**PROBLEM REQUIREMENTS**. Repeat exactly the lines that run from the start of the records below to the line with "red semicircle: (56, 124)", including both of those lines but not the pictures.

**PROVIDED INFORMATION**.
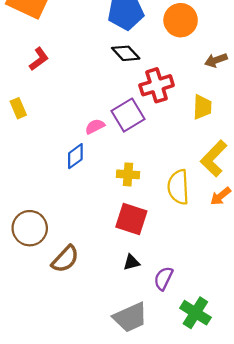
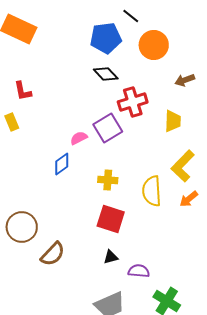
red L-shape: (39, 59) -> (23, 91), moved, turned 115
purple semicircle: (163, 278) -> (139, 271), turned 70

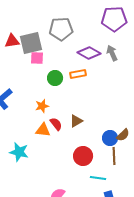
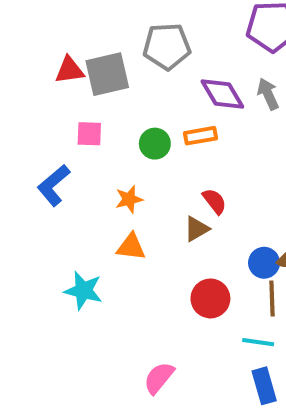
purple diamond: (89, 53) -> (222, 94), turned 30
pink square: (37, 58) -> (89, 134), moved
red semicircle: (56, 124) -> (214, 201), moved
cyan line: (98, 178) -> (258, 342), moved

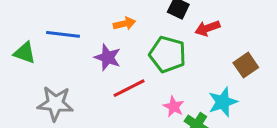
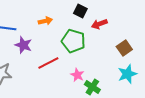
purple star: (108, 57) -> (23, 45), moved
cyan star: (223, 102) -> (127, 74), moved

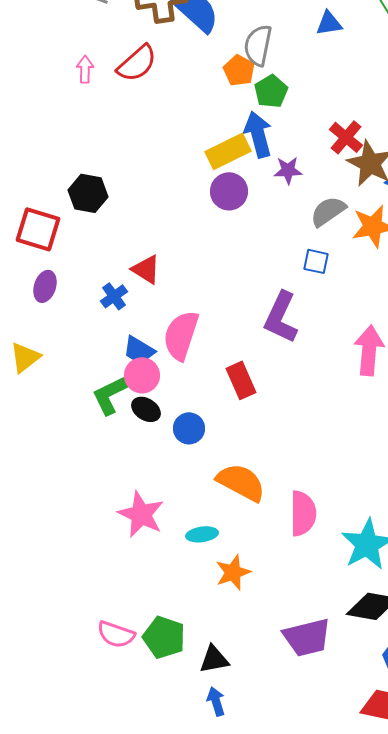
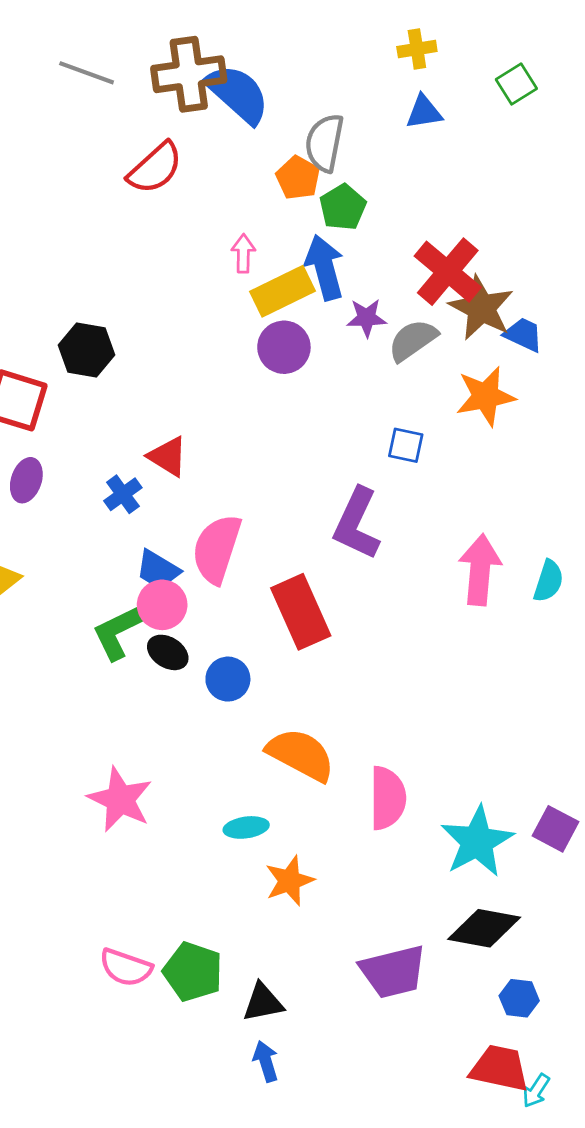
pink arrow: (85, 69) -> (243, 253), moved
red cross: (346, 137) -> (448, 272), size x1.4
gray semicircle: (328, 211) -> (413, 340), moved
red rectangle: (241, 380) -> (301, 612), size x1.4
pink star: (141, 514) -> (120, 799), moved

**WRITTEN RESPONSE**.
red L-shape: (39, 59) -> (23, 91), moved, turned 115
purple semicircle: (163, 278) -> (139, 271), turned 70

purple diamond: (89, 53) -> (222, 94), turned 30
pink square: (37, 58) -> (89, 134), moved
red semicircle: (56, 124) -> (214, 201), moved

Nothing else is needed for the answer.